Brief:
Nothing but an exact copy of the data should be output.

Edit tracking data
════════
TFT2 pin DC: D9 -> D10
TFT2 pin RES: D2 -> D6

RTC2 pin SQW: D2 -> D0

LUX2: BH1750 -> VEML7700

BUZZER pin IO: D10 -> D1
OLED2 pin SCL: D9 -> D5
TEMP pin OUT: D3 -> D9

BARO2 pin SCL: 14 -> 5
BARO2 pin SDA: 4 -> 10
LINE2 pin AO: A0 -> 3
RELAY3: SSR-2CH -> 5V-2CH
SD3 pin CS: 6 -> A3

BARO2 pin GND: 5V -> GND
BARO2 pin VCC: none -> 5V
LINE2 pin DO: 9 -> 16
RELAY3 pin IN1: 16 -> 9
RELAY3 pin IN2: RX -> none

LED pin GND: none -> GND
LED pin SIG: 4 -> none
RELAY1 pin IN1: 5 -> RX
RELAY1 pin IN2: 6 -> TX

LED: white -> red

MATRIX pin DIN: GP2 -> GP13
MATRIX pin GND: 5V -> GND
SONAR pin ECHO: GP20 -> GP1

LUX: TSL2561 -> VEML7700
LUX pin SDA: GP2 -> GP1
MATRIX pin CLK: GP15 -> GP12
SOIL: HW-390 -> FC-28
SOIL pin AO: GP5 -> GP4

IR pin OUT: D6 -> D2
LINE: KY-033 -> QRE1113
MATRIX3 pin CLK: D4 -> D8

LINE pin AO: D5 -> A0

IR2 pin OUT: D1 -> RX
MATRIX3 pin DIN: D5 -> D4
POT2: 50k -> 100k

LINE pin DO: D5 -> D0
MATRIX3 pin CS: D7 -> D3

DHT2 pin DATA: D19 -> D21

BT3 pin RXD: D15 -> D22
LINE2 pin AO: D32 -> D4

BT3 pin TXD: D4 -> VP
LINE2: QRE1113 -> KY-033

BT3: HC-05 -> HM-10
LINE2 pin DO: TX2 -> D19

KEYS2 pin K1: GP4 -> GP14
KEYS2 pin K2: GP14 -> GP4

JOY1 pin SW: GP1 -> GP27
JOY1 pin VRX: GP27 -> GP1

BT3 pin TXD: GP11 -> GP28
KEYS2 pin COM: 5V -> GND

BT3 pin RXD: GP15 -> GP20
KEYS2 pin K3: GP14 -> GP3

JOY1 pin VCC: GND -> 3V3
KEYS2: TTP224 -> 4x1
════════
Result of this exercise:
TFT2 pin DC: D9 -> D10
TFT2 pin RES: D2 -> D6

RTC2 pin SQW: D2 -> D0

LUX2: BH1750 -> VEML7700

BUZZER pin IO: D10 -> D1
OLED2 pin SCL: D9 -> D5
TEMP pin OUT: D3 -> D9

BARO2 pin SCL: 14 -> 5
BARO2 pin SDA: 4 -> 10
LINE2 pin AO: A0 -> 3
RELAY3: SSR-2CH -> 5V-2CH
SD3 pin CS: 6 -> A3

BARO2 pin GND: 5V -> GND
BARO2 pin VCC: none -> 5V
LINE2 pin DO: 9 -> 16
RELAY3 pin IN1: 16 -> 9
RELAY3 pin IN2: RX -> none

LED pin GND: none -> GND
LED pin SIG: 4 -> none
RELAY1 pin IN1: 5 -> RX
RELAY1 pin IN2: 6 -> TX

LED: white -> red

MATRIX pin DIN: GP2 -> GP13
MATRIX pin GND: 5V -> GND
SONAR pin ECHO: GP20 -> GP1

LUX: TSL2561 -> VEML7700
LUX pin SDA: GP2 -> GP1
MATRIX pin CLK: GP15 -> GP12
SOIL: HW-390 -> FC-28
SOIL pin AO: GP5 -> GP4

IR pin OUT: D6 -> D2
LINE: KY-033 -> QRE1113
MATRIX3 pin CLK: D4 -> D8

LINE pin AO: D5 -> A0

IR2 pin OUT: D1 -> RX
MATRIX3 pin DIN: D5 -> D4
POT2: 50k -> 100k

LINE pin DO: D5 -> D0
MATRIX3 pin CS: D7 -> D3

DHT2 pin DATA: D19 -> D21

BT3 pin RXD: D15 -> D22
LINE2 pin AO: D32 -> D4

BT3 pin TXD: D4 -> VP
LINE2: QRE1113 -> KY-033

BT3: HC-05 -> HM-10
LINE2 pin DO: TX2 -> D19

KEYS2 pin K1: GP4 -> GP14
KEYS2 pin K2: GP14 -> GP4

JOY1 pin SW: GP1 -> GP27
JOY1 pin VRX: GP27 -> GP1

BT3 pin TXD: GP11 -> GP28
KEYS2 pin COM: 5V -> GND

BT3 pin RXD: GP15 -> GP20
KEYS2 pin K3: GP14 -> GP3

JOY1 pin VCC: GND -> 3V3
KEYS2: TTP224 -> 4x1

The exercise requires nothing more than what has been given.